:: DATA SHOWN ::
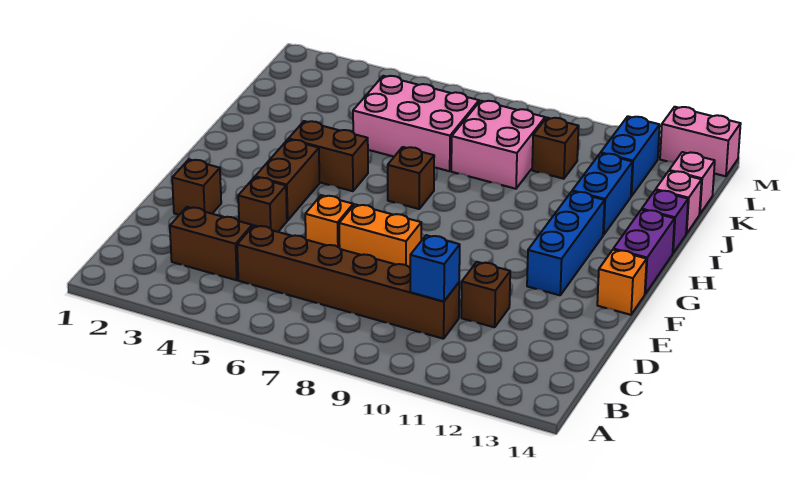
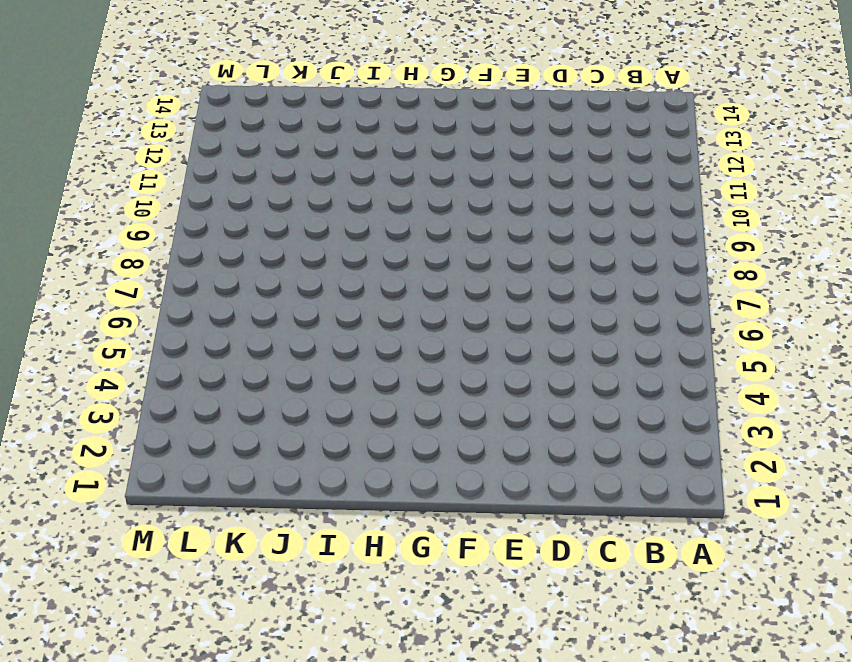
none -> brown brick C3:C4 level 1
none -> brown brick C5:C10 level 1
none -> brown brick D11 level 1

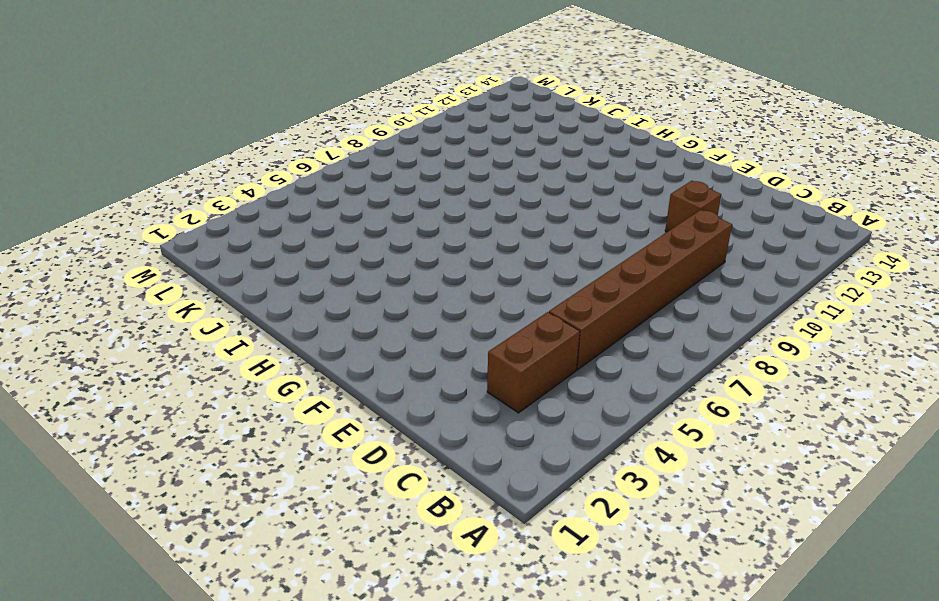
none -> brown brick E2 level 1
none -> brown brick E4 level 1
none -> orange brick E6 level 1

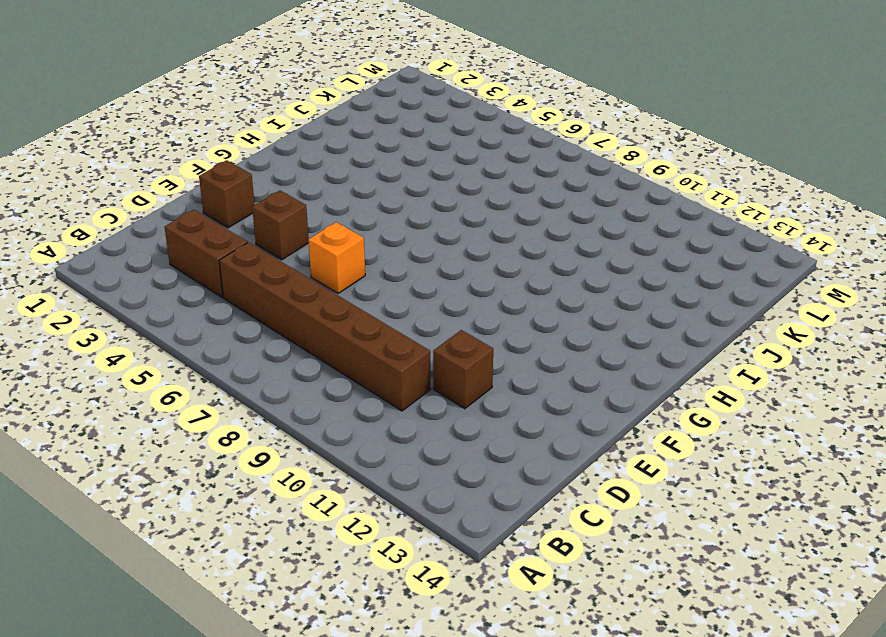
none -> orange brick E7:E8 level 1
none -> brown brick F4:G4 level 1
none -> blue brick F12:H12 level 1

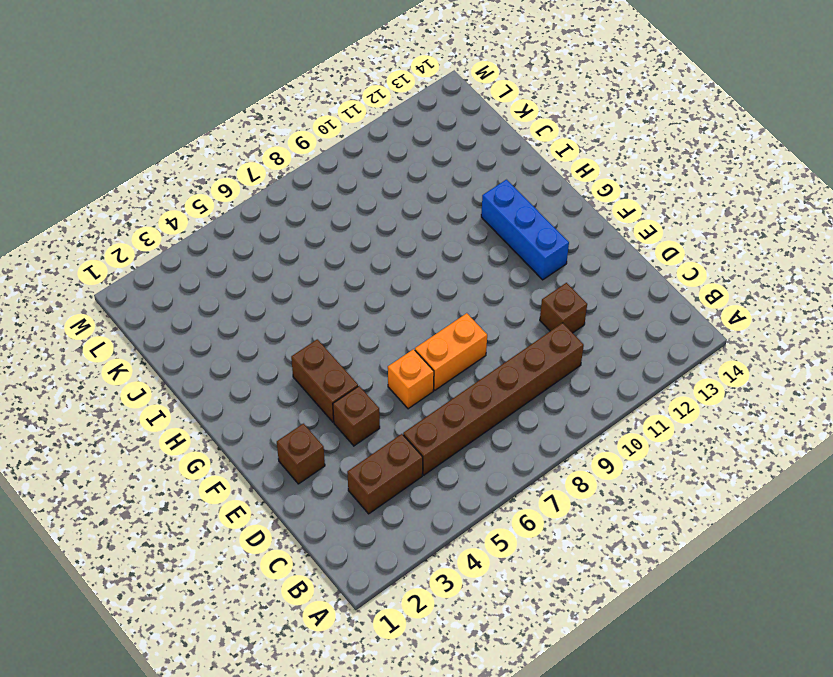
none -> orange brick F14 level 1
none -> purple brick G14:H14 level 1
none -> brown brick H4:H5 level 1

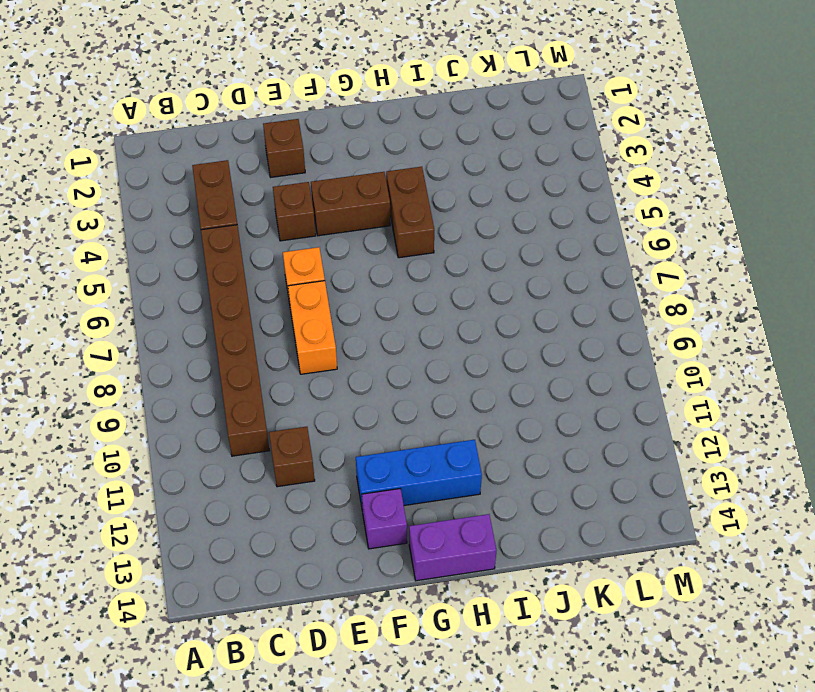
purple brick F13 level 1 -> purple brick I14 level 1
none -> orange brick F14 level 1
none -> brown brick H7 level 1
none -> blue brick I12:J12 level 1

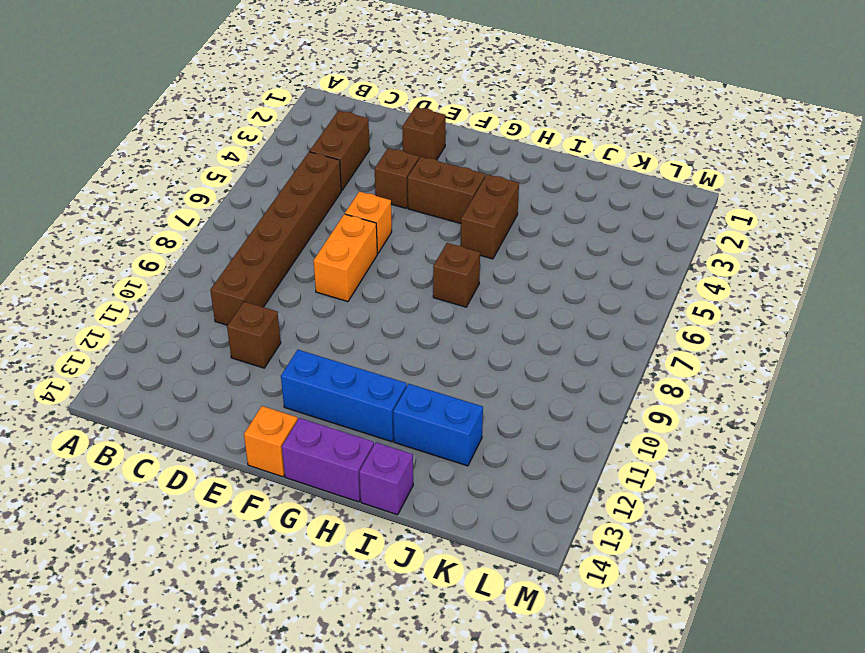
none -> pink brick J5:K7 level 1
none -> pink brick J8:K9 level 1
none -> pink brick J14 level 1

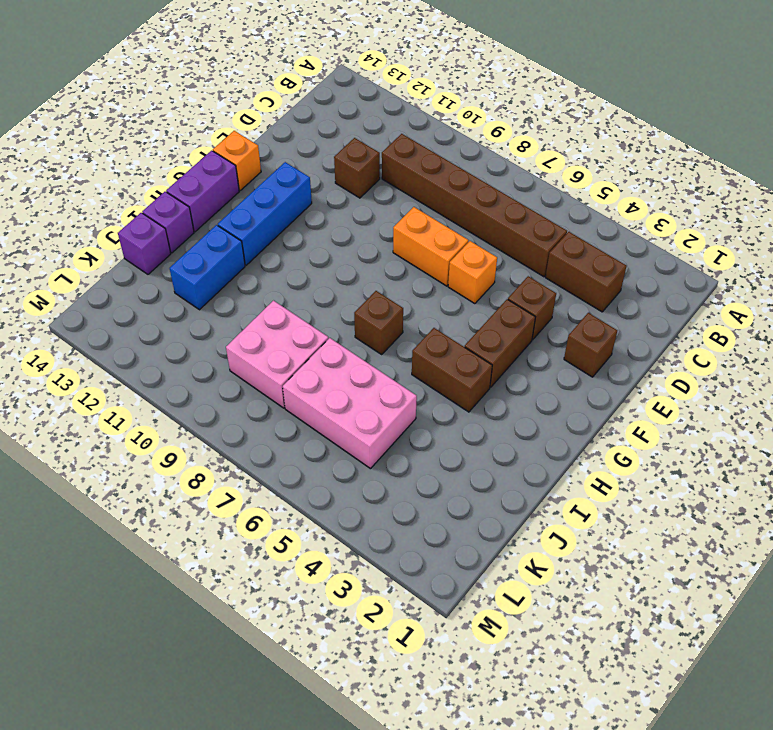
purple brick J14 level 1 -> pink brick J14 level 1
none -> brown brick K10 level 1
none -> blue brick K12:L12 level 1
none -> pink brick K14 level 1

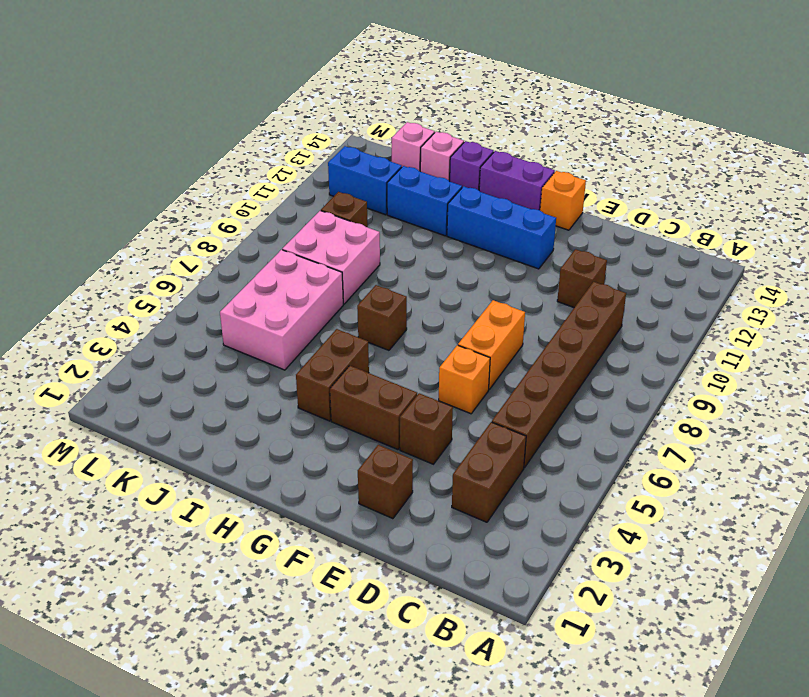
none -> pink brick M13:M14 level 1
none -> blue brick C10 level 2

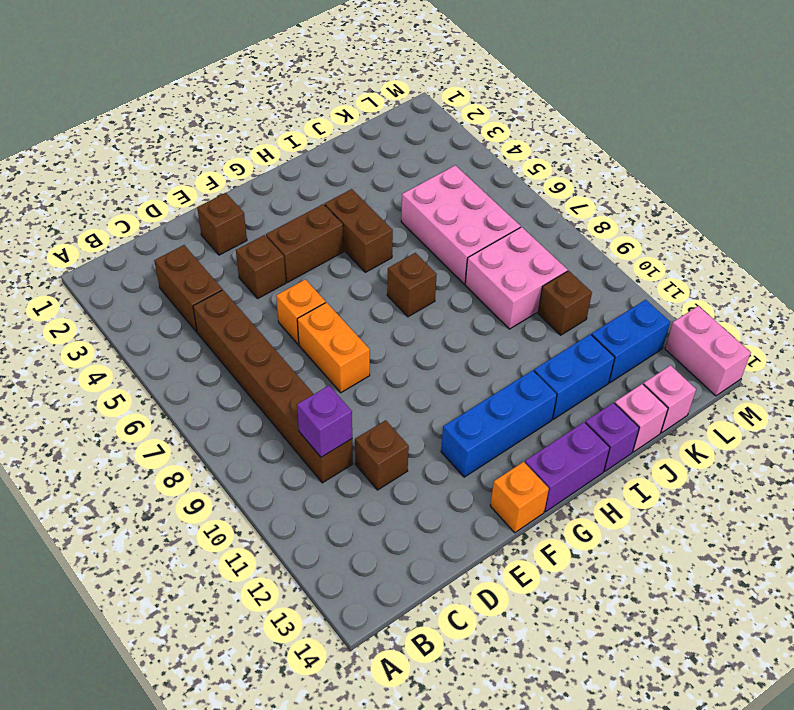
purple brick C10 level 2 -> blue brick C10 level 2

:: ACTION ITEM ::
In which lines of the records does the word "pink" appear? Copy each of them.

:: ANSWER AREA ::
none -> pink brick J5:K7 level 1
none -> pink brick J8:K9 level 1
none -> pink brick J14 level 1
purple brick J14 level 1 -> pink brick J14 level 1
none -> pink brick K14 level 1
none -> pink brick M13:M14 level 1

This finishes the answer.